RAW DATA:

== Segment start ==

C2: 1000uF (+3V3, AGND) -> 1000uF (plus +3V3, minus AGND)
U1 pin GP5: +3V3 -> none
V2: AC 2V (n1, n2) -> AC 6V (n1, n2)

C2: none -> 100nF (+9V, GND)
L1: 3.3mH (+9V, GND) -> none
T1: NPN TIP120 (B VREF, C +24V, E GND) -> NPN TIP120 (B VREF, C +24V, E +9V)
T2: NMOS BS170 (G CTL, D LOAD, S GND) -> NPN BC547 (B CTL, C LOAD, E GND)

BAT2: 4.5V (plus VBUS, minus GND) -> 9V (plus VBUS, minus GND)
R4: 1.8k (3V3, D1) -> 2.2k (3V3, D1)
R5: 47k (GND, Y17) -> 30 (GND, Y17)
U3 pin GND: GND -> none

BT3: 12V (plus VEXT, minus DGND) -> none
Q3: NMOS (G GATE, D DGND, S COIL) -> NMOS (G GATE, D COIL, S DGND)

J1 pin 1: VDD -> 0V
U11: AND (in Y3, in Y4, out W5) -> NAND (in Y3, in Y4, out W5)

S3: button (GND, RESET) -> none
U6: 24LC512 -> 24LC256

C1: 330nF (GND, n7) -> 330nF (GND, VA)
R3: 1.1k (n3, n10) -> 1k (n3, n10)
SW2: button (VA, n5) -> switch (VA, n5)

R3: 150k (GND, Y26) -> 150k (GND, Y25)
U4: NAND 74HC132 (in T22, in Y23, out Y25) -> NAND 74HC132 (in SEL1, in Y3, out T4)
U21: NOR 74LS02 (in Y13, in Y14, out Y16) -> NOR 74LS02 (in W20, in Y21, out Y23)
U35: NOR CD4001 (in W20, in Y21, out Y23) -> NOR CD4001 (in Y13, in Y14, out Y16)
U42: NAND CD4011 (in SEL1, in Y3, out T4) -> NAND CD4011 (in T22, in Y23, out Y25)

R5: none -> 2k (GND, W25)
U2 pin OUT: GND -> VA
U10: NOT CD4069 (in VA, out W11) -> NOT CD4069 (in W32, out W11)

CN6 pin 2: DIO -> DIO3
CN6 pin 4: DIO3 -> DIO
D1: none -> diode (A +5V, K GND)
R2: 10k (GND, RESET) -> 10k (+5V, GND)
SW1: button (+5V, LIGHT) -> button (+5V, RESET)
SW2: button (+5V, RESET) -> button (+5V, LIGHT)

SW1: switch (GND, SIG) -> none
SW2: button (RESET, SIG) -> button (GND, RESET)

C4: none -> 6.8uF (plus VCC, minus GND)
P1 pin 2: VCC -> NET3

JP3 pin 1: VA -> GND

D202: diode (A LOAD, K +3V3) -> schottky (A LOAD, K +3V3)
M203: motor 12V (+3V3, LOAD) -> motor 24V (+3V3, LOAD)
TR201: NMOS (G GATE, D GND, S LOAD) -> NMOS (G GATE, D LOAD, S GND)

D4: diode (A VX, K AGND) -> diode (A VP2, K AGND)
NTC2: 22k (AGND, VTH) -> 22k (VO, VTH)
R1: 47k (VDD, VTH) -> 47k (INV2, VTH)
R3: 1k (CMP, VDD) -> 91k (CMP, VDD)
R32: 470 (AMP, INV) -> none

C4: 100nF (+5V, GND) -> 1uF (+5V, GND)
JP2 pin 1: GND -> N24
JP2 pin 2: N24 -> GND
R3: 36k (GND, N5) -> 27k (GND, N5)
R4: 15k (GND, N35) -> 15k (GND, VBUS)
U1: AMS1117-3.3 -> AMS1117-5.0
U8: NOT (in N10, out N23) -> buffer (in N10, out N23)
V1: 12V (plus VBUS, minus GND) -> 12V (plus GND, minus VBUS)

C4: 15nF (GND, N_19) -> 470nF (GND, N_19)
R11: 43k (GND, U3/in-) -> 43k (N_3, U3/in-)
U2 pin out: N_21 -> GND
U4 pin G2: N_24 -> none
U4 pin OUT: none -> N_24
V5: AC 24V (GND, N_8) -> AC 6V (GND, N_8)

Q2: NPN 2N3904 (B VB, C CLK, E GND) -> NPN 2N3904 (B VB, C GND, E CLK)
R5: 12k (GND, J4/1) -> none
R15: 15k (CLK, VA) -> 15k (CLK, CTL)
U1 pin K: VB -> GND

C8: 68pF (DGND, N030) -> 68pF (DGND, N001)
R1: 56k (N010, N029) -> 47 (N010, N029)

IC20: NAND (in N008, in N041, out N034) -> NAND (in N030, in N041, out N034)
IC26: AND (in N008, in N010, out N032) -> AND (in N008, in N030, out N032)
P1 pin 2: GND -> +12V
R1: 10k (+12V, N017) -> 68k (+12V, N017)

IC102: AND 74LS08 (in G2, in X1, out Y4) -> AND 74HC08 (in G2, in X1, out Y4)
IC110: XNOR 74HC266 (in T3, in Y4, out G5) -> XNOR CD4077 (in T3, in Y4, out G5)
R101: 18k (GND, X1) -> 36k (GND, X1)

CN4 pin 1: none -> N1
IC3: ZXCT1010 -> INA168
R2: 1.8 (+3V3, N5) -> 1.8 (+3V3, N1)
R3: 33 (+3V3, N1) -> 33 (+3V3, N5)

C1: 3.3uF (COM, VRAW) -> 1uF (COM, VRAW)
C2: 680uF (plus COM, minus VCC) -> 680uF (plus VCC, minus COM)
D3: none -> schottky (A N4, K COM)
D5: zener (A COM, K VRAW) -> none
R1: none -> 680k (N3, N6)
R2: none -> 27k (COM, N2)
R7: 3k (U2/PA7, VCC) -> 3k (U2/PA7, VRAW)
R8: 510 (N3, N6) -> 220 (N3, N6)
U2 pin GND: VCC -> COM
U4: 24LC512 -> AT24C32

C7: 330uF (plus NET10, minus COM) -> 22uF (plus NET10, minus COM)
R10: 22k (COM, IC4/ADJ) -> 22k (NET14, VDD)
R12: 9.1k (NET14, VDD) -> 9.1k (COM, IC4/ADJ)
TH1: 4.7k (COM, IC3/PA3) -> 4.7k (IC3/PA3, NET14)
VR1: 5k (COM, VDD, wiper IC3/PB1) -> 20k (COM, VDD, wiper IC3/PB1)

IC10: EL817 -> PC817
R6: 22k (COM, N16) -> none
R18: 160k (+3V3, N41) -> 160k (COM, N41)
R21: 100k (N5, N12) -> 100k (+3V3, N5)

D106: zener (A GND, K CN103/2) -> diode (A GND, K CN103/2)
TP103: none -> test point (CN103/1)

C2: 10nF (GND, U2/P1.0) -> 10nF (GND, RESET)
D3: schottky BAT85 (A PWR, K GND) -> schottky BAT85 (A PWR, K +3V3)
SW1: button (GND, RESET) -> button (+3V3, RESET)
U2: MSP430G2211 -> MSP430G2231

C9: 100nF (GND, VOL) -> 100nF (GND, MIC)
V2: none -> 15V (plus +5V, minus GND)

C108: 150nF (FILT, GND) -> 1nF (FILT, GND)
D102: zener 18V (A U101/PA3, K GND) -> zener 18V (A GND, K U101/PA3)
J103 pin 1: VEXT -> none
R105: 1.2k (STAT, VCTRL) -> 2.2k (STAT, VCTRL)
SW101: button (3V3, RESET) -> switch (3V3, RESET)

== Segment end ==

Exactly how many lines of the data include the word "DGND"? Reply with that number only.

ANSWER SECTION: 3